:: Collected data ::

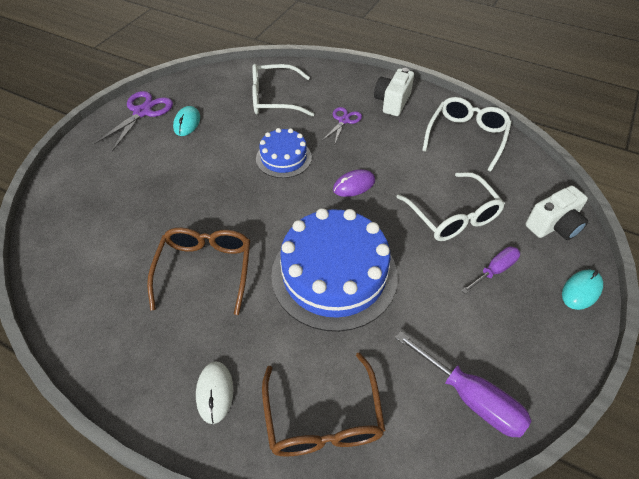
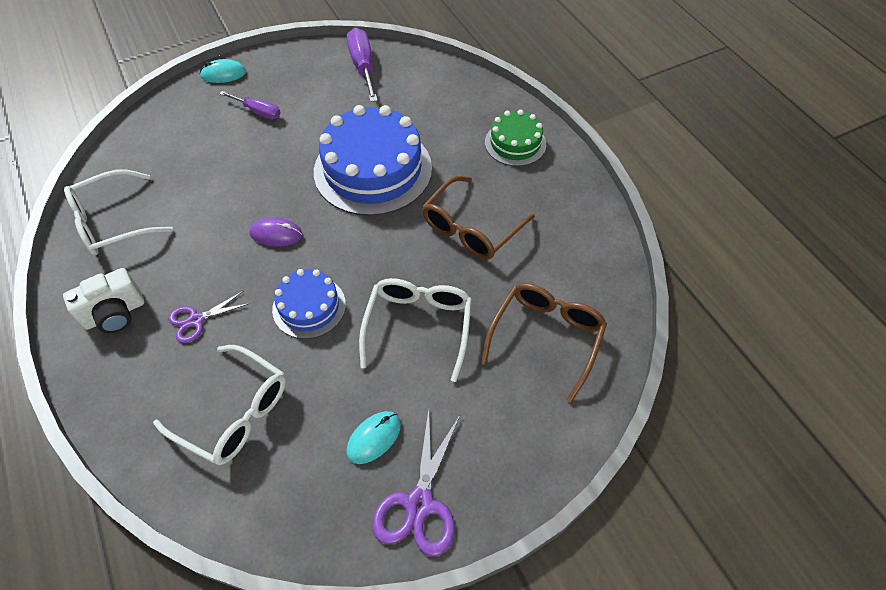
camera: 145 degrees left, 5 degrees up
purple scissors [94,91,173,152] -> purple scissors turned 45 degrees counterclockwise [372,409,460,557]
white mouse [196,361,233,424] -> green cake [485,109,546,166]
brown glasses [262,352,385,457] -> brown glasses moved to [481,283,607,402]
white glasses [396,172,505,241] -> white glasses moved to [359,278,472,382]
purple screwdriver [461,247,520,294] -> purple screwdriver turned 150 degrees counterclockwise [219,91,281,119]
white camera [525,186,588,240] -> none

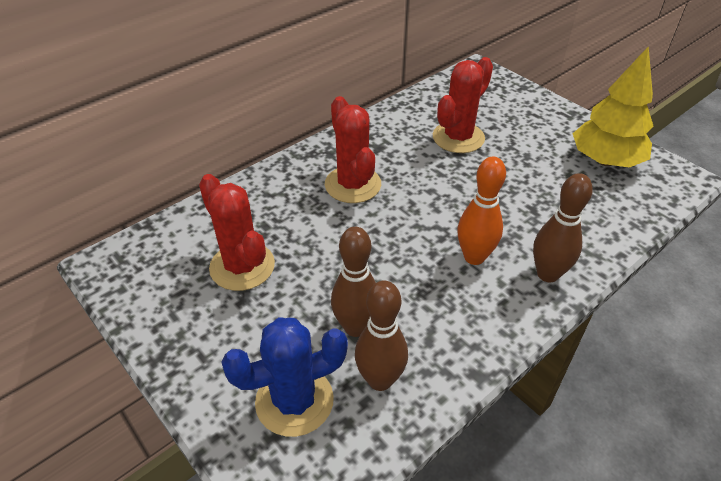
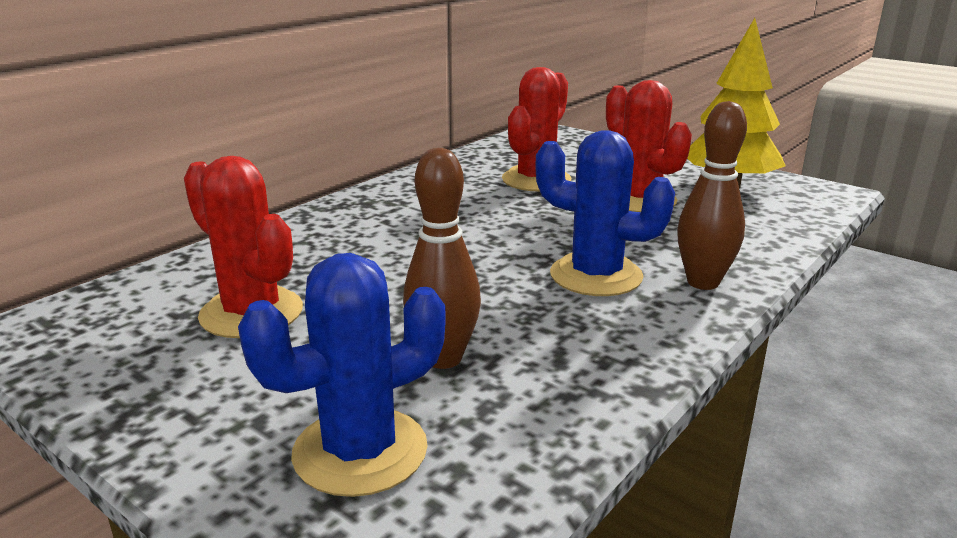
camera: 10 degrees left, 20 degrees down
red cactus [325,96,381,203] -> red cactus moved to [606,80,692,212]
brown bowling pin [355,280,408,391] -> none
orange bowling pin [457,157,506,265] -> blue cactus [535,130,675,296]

:: WORK ORDER ::
In which lines of the records does the word "turned" appear? Copy each of them.

:: EXERCISE OUTPUT ::
purple scissors [94,91,173,152] -> purple scissors turned 45 degrees counterclockwise [372,409,460,557]
purple screwdriver [461,247,520,294] -> purple screwdriver turned 150 degrees counterclockwise [219,91,281,119]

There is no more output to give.